Exercise requirements - Although the records contain pictures, none belong in the copy: restate word for word only the lines from the one with "grey cube: 9 -> 12" through the one with "white headphones: 0 -> 1", both included.

##### Data for review #####

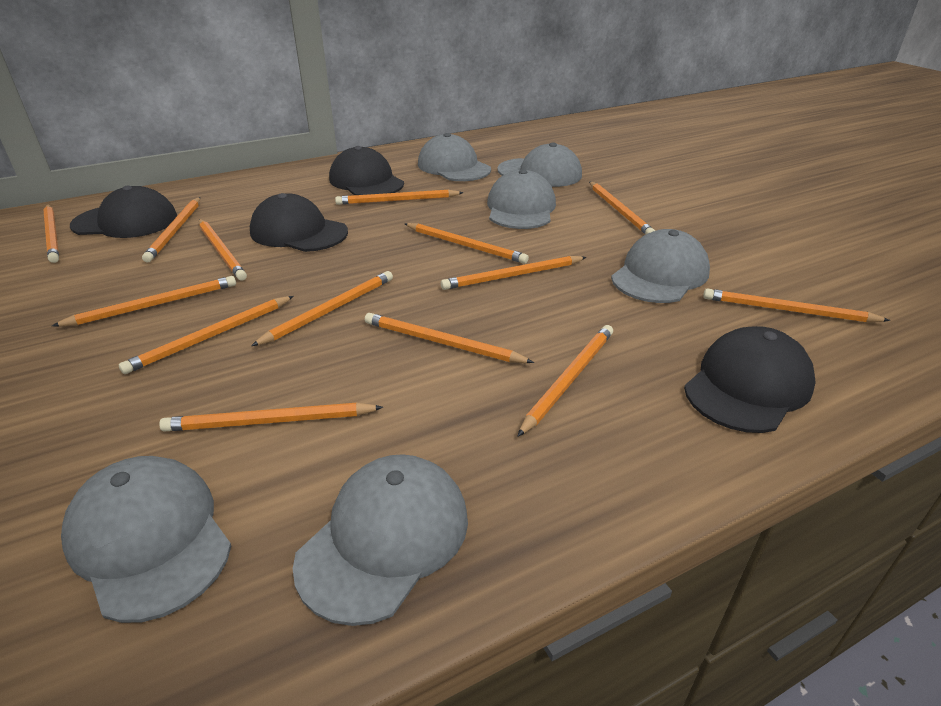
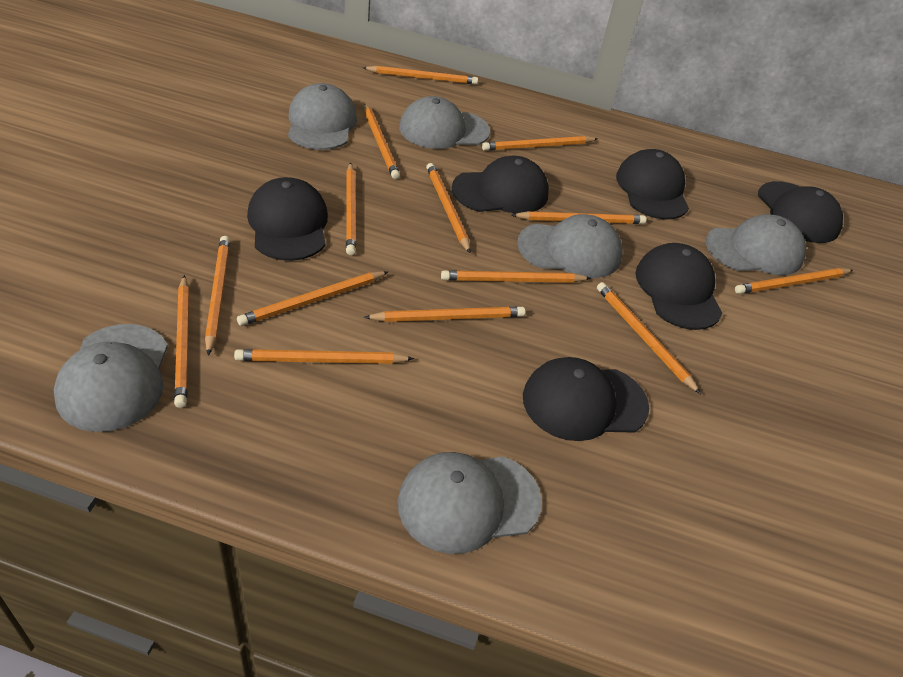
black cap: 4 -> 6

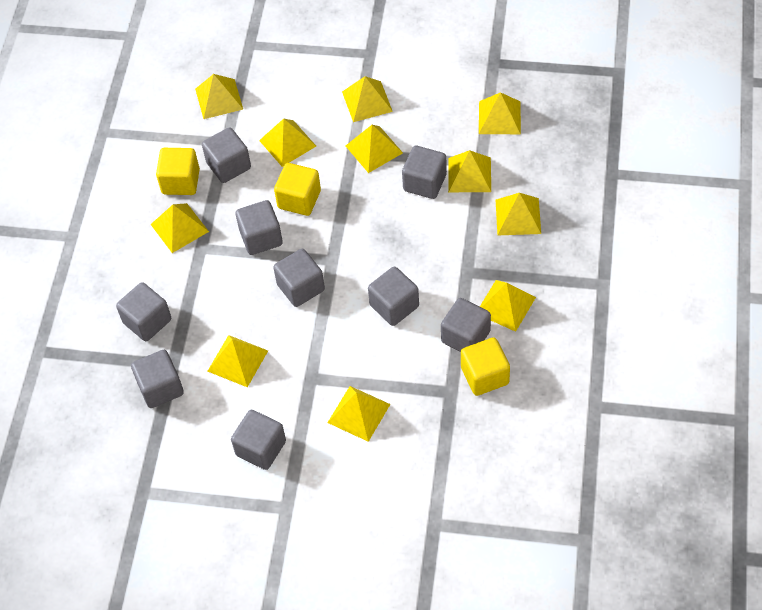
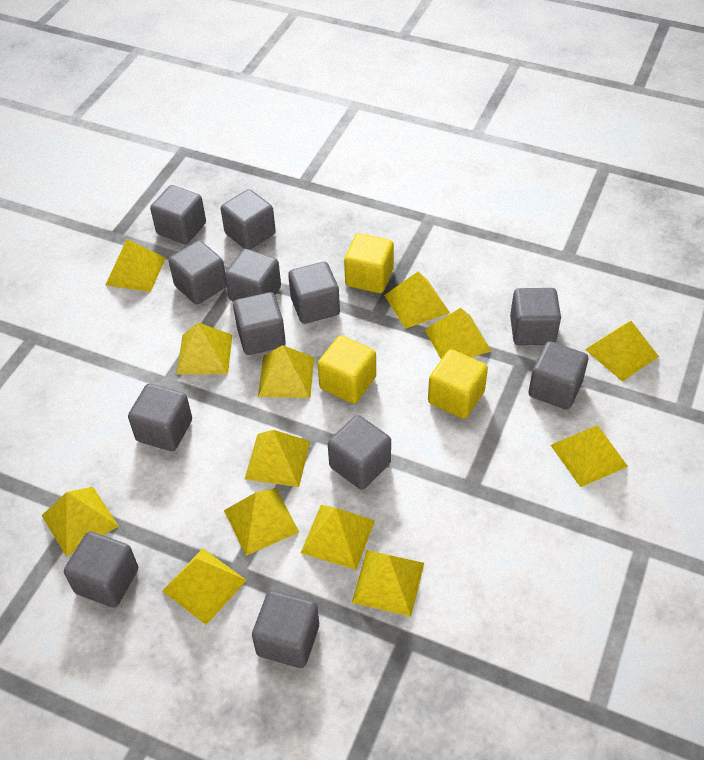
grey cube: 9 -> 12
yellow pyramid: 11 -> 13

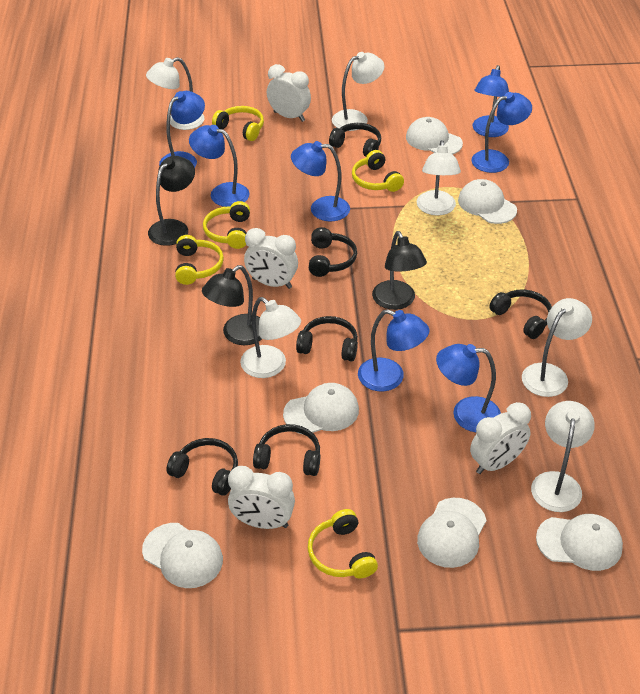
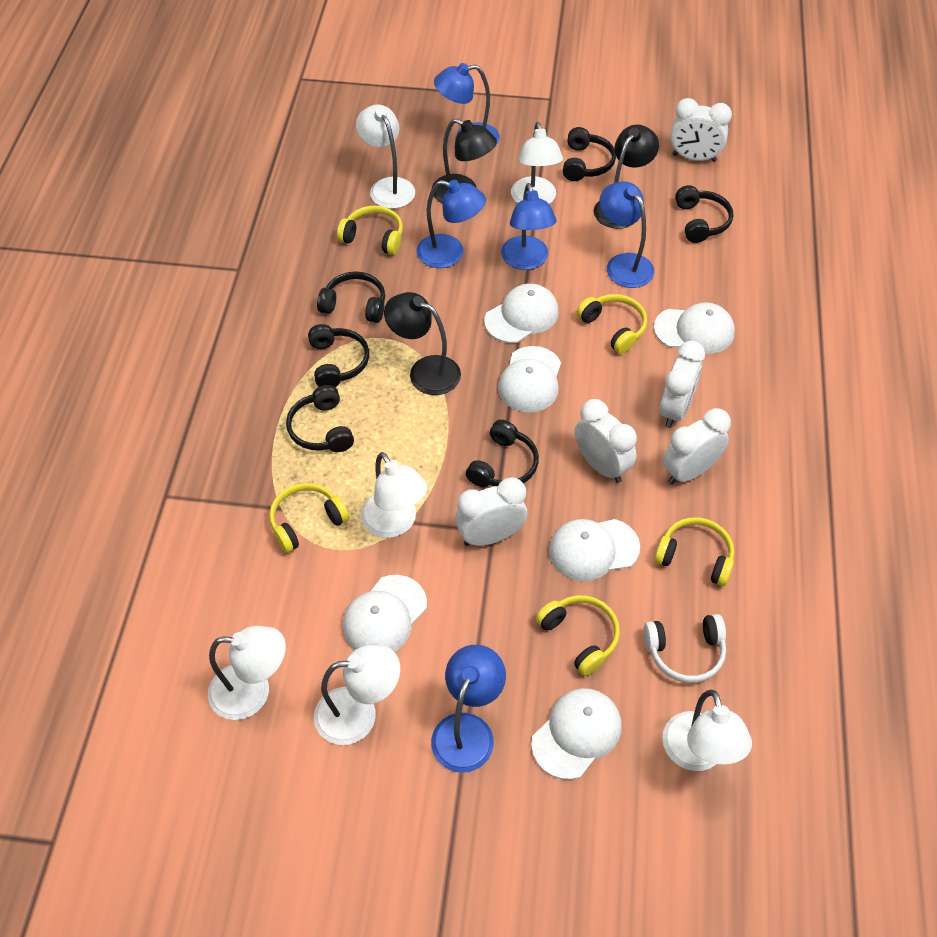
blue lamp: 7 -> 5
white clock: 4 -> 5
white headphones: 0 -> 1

#####
##### Data for review #####

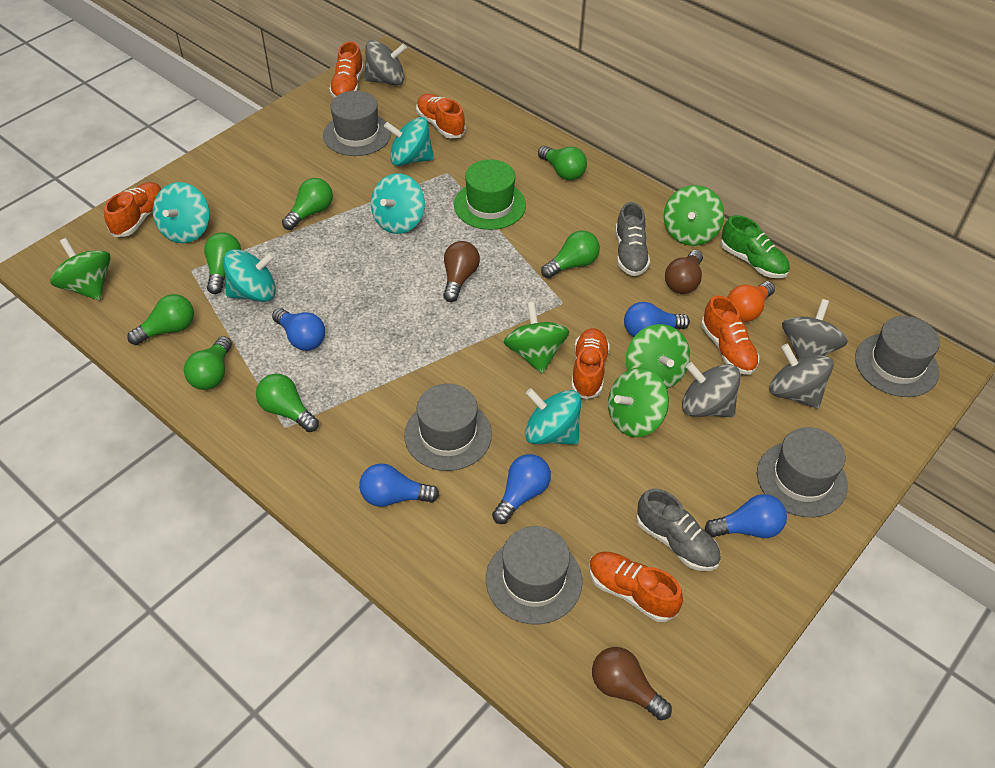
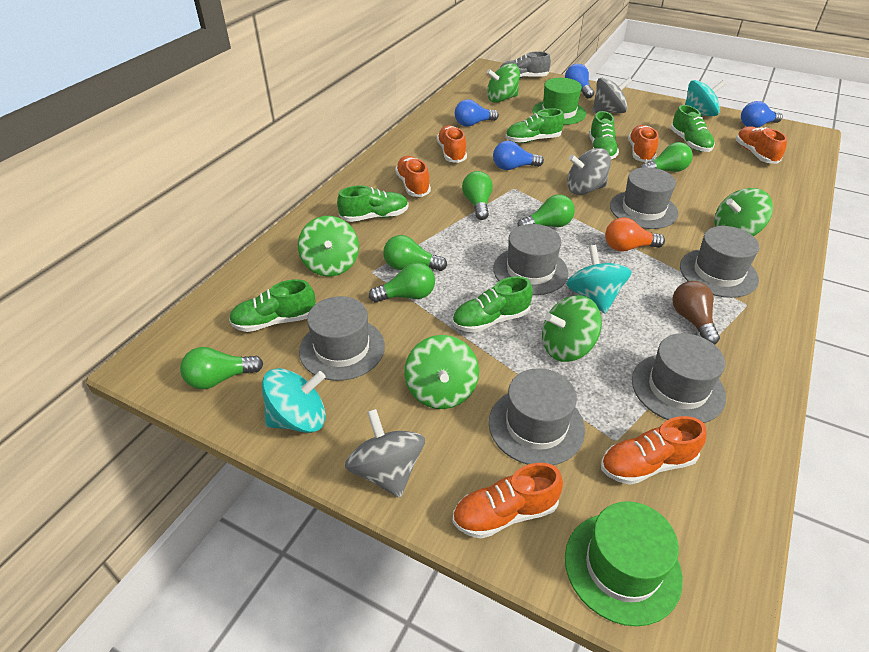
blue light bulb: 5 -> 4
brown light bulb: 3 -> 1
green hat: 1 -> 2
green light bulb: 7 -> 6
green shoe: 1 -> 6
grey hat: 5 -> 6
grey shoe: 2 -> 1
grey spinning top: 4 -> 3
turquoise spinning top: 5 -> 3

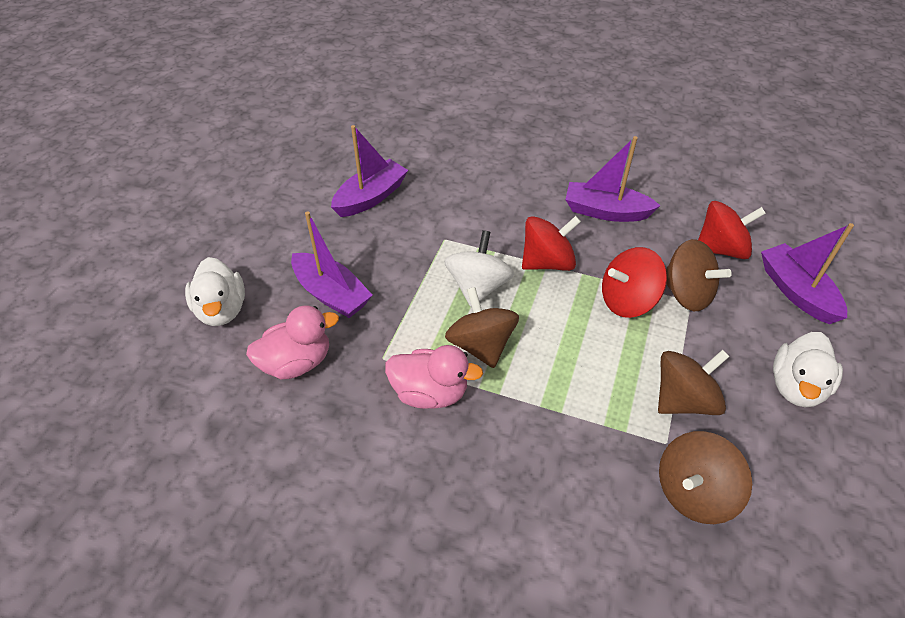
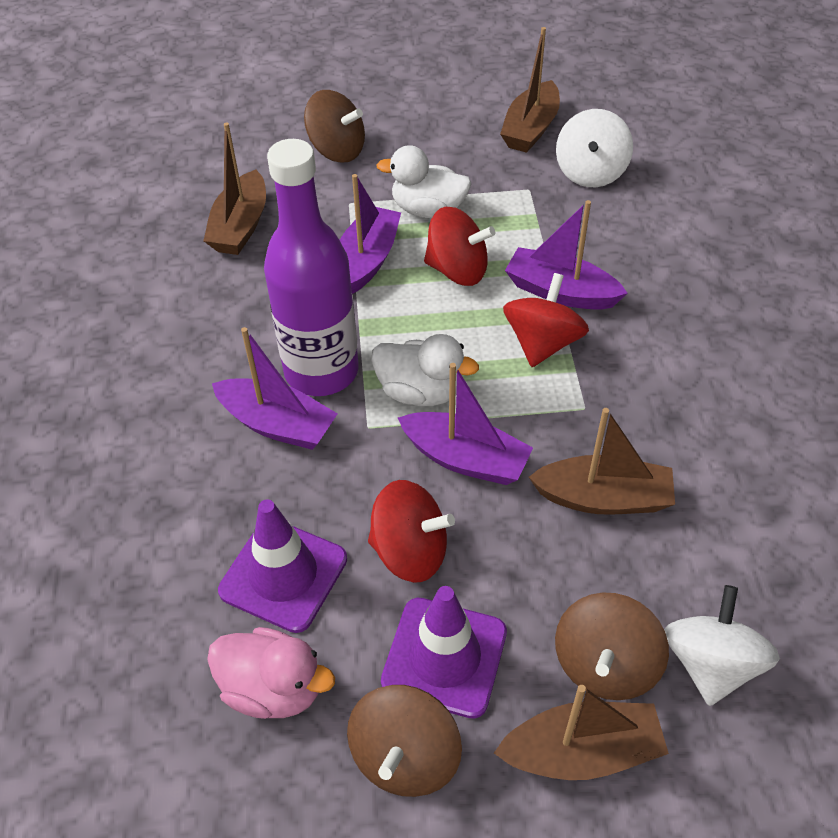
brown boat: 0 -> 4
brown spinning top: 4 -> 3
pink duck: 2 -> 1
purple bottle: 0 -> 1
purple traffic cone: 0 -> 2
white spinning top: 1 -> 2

#####

Output -
grey cube: 9 -> 12
yellow pyramid: 11 -> 13

blue lamp: 7 -> 5
white clock: 4 -> 5
white headphones: 0 -> 1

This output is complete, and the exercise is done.